> WORK REQUIRED
Images within the entries are to be omitted; the remainder must be reproduced exactly.

> RECORDS SUPPLIED
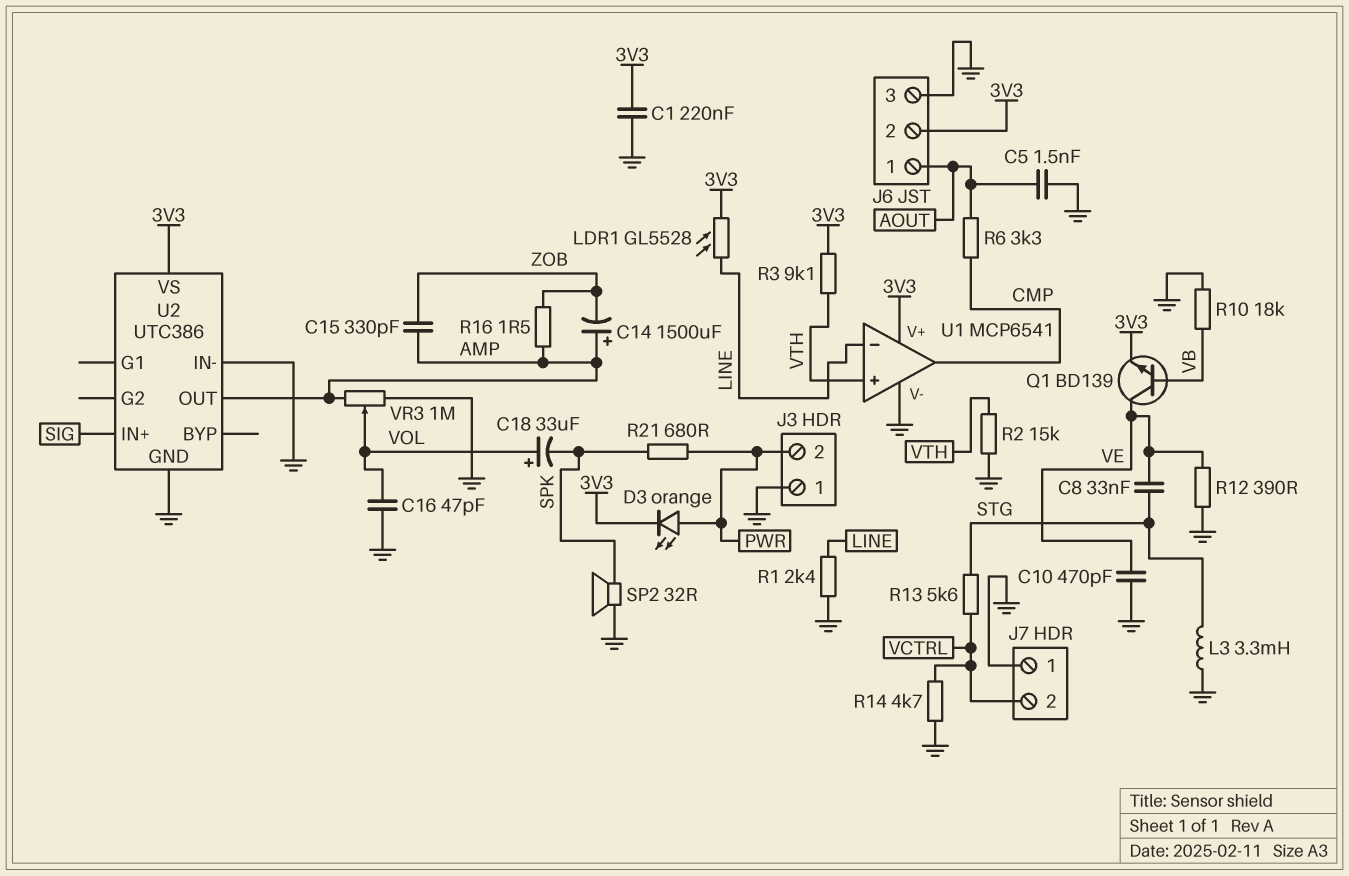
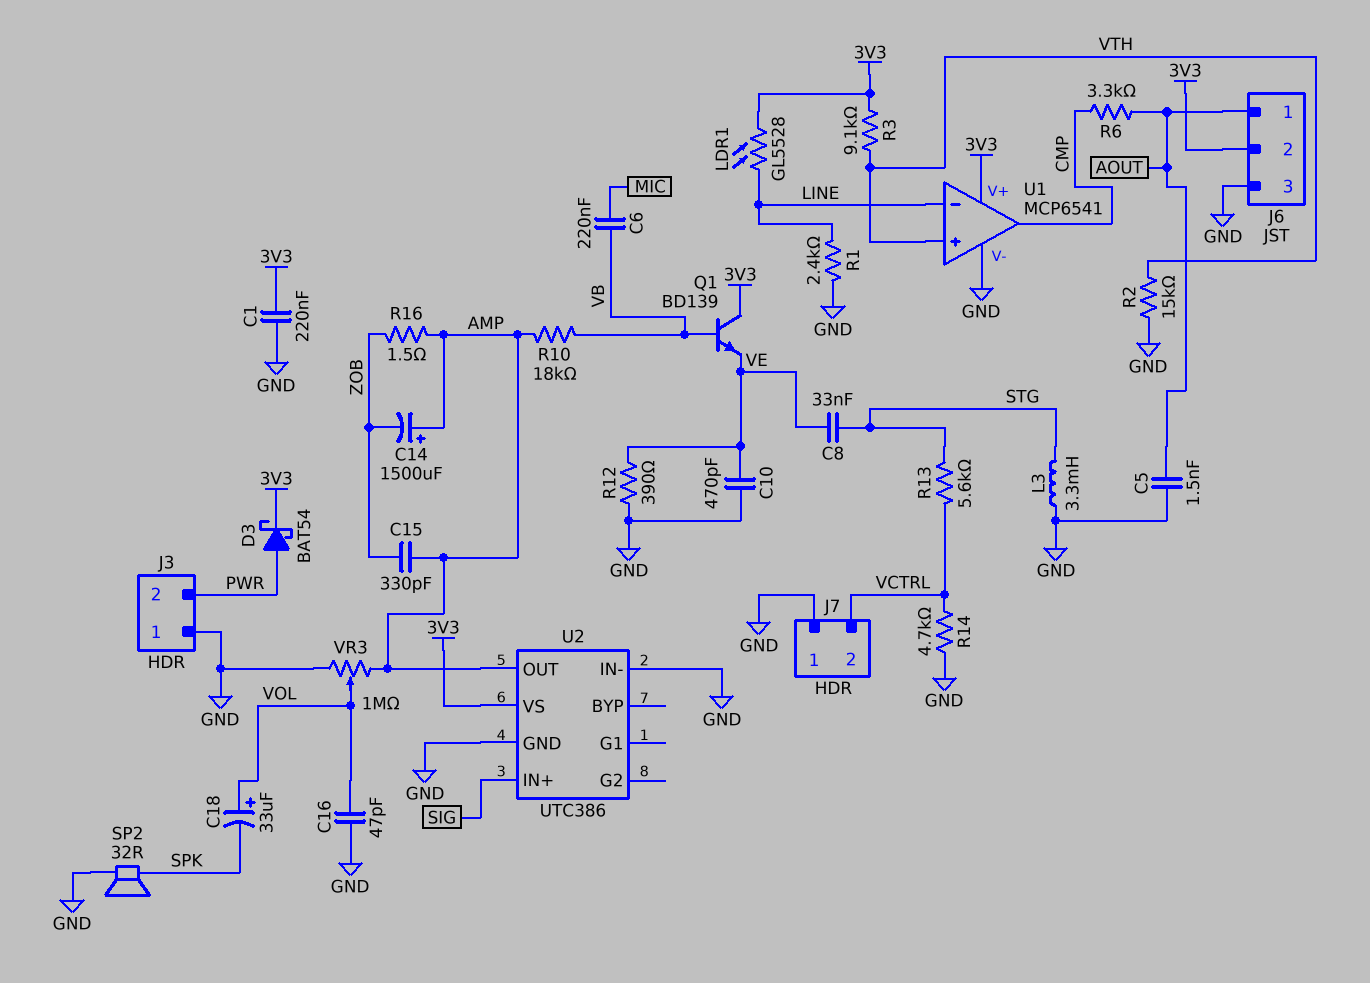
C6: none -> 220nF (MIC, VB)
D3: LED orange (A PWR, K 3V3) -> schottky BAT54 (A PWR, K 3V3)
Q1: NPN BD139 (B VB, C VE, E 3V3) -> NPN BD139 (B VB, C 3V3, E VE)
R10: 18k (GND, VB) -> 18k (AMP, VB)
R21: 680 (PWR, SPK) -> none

> COMPLETED EXERCISE
C6: none -> 220nF (MIC, VB)
D3: LED orange (A PWR, K 3V3) -> schottky BAT54 (A PWR, K 3V3)
Q1: NPN BD139 (B VB, C VE, E 3V3) -> NPN BD139 (B VB, C 3V3, E VE)
R10: 18k (GND, VB) -> 18k (AMP, VB)
R21: 680 (PWR, SPK) -> none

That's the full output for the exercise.